* Records to use *

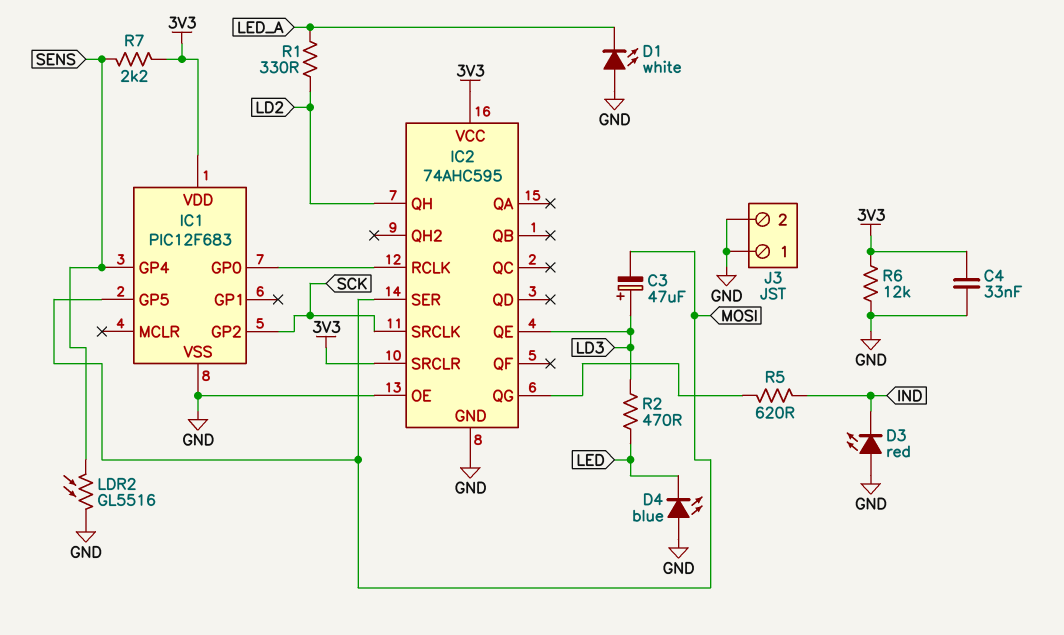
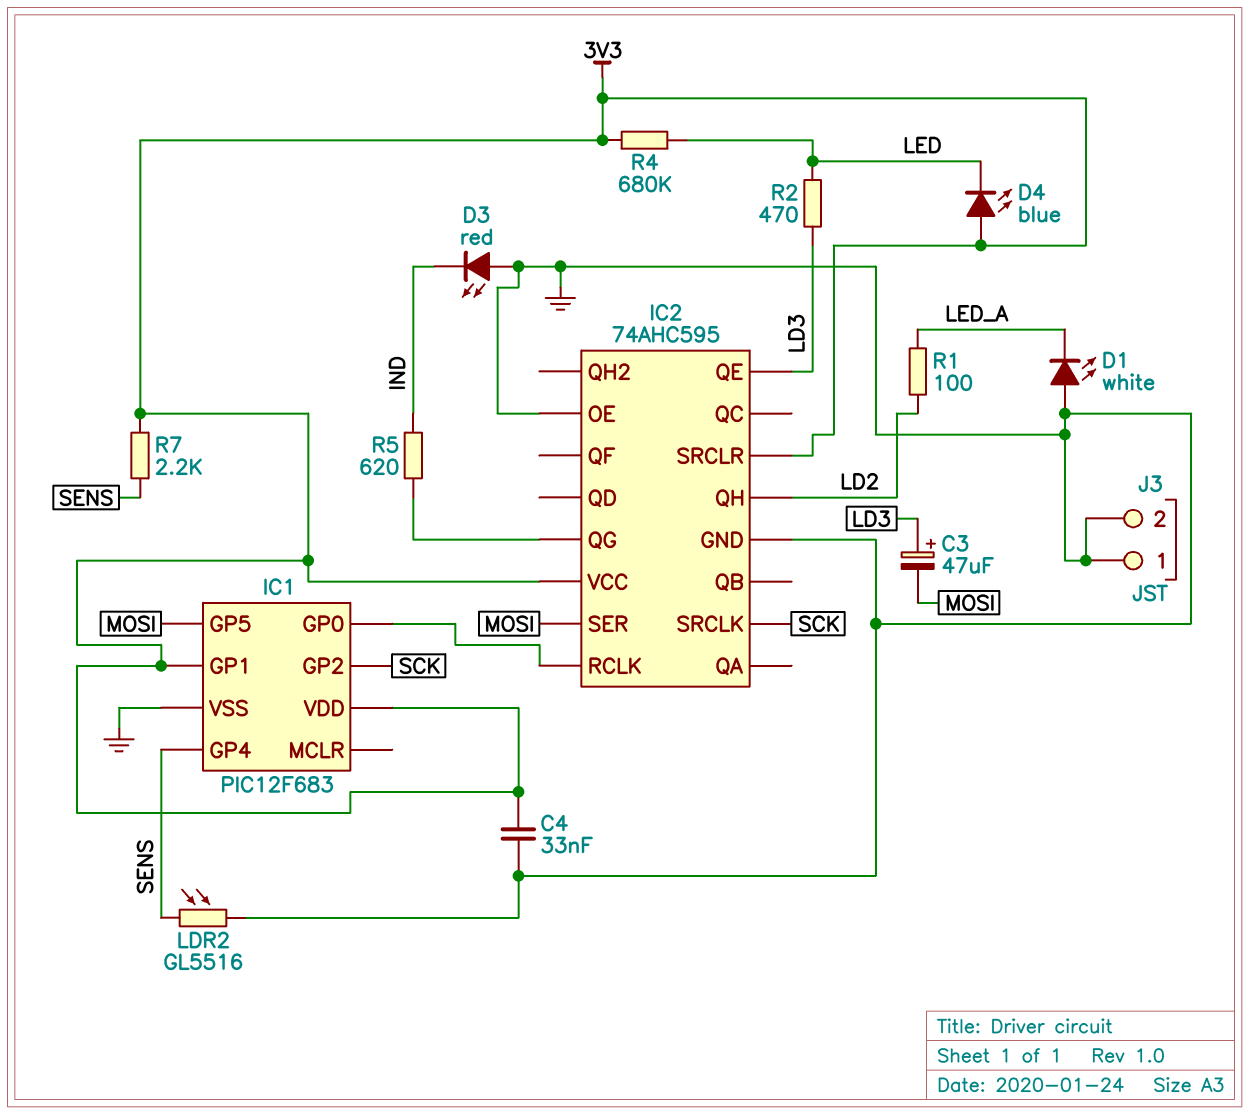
D4: LED blue (A GND, K LED) -> LED blue (A 3V3, K LED)
IC1 pin GP1: none -> 3V3
R1: 330 (LD2, LED_A) -> 100 (LD2, LED_A)
R4: none -> 680k (3V3, LED)
R6: 12k (3V3, GND) -> none

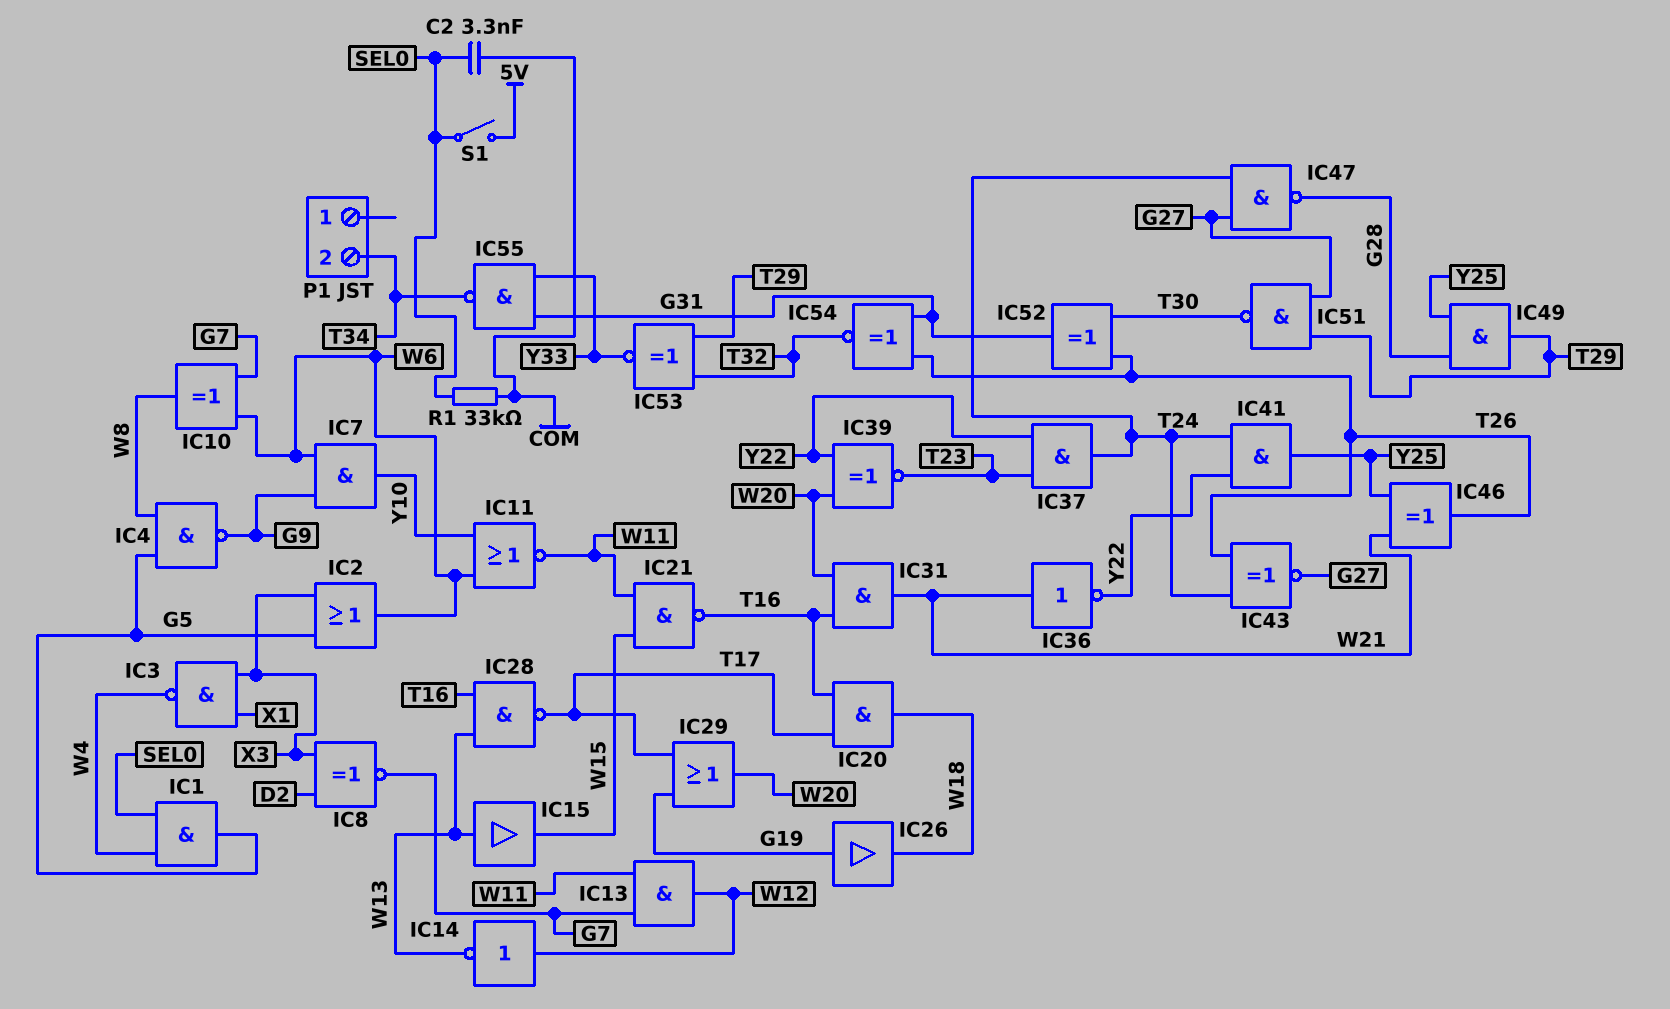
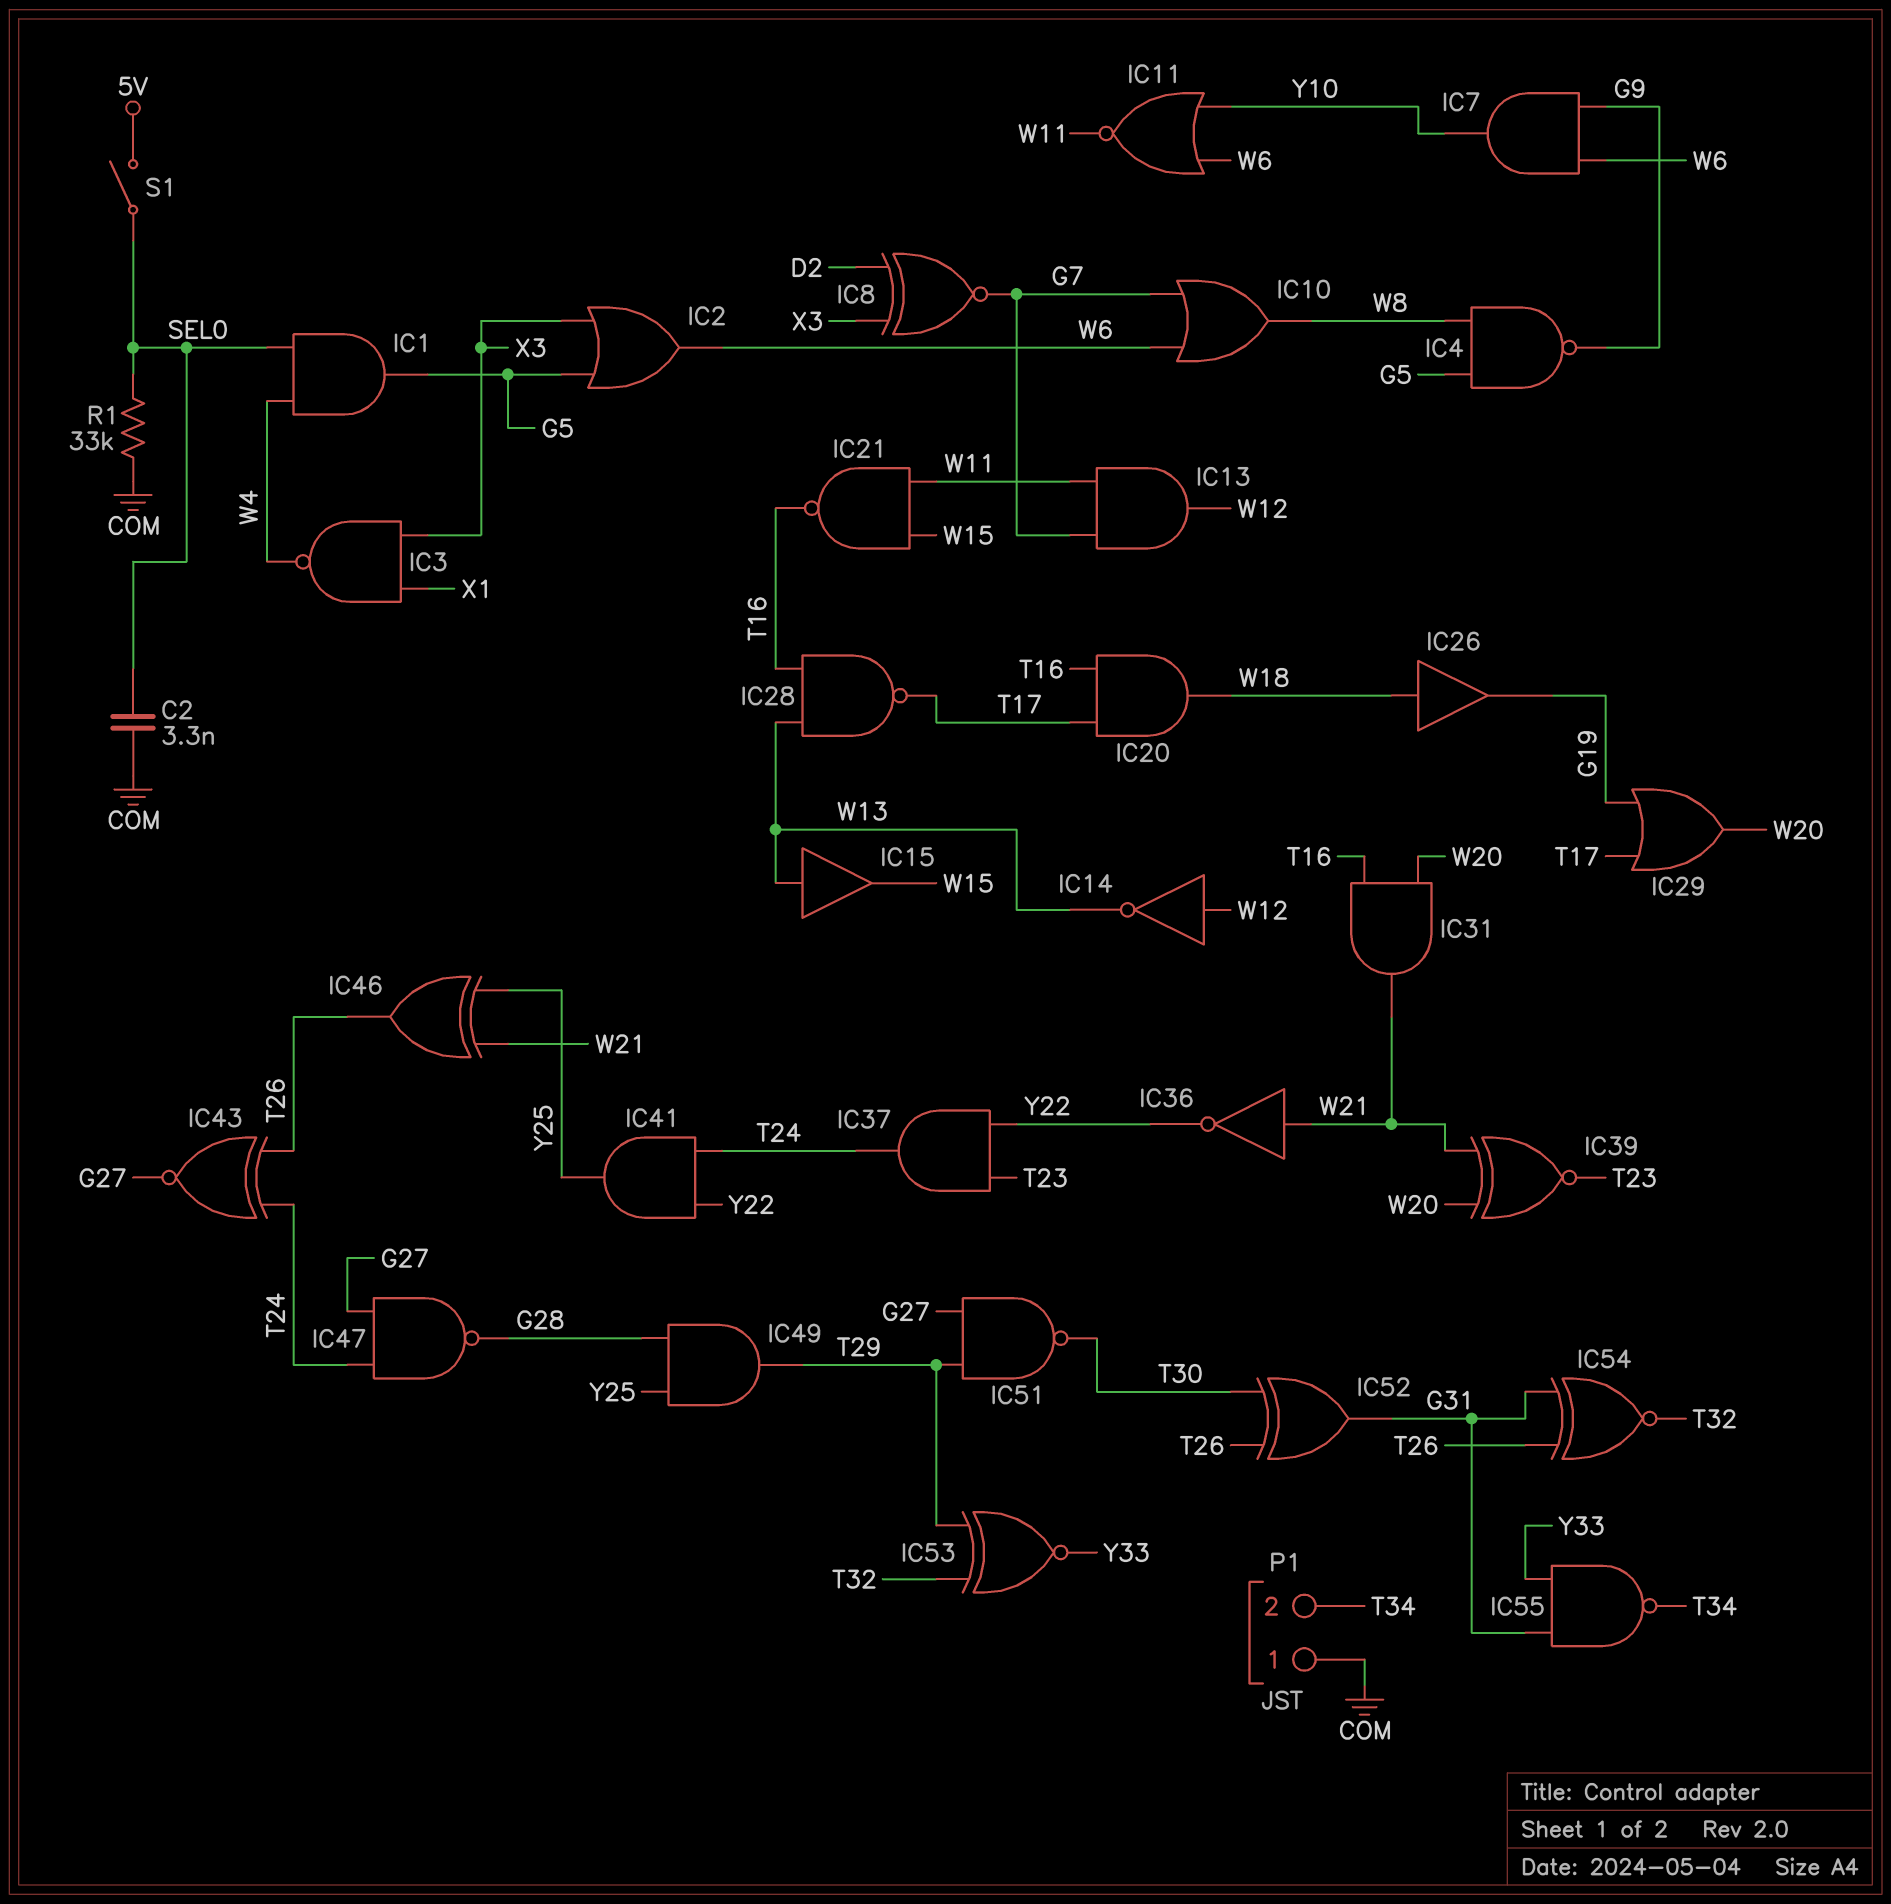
IC10: XOR (in G7, in W6, out W8) -> OR (in G7, in W6, out W8)
IC26: buffer (in G19, out W18) -> buffer (in W18, out G19)
IC39: XNOR (in W20, in Y22, out T23) -> XNOR (in W20, in W21, out T23)
P1 pin 1: none -> COM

* Task description *
Although the records above contain pictures, output every line exactly and leave the pictures out.

* Reply to the exercise *
D4: LED blue (A GND, K LED) -> LED blue (A 3V3, K LED)
IC1 pin GP1: none -> 3V3
R1: 330 (LD2, LED_A) -> 100 (LD2, LED_A)
R4: none -> 680k (3V3, LED)
R6: 12k (3V3, GND) -> none

IC10: XOR (in G7, in W6, out W8) -> OR (in G7, in W6, out W8)
IC26: buffer (in G19, out W18) -> buffer (in W18, out G19)
IC39: XNOR (in W20, in Y22, out T23) -> XNOR (in W20, in W21, out T23)
P1 pin 1: none -> COM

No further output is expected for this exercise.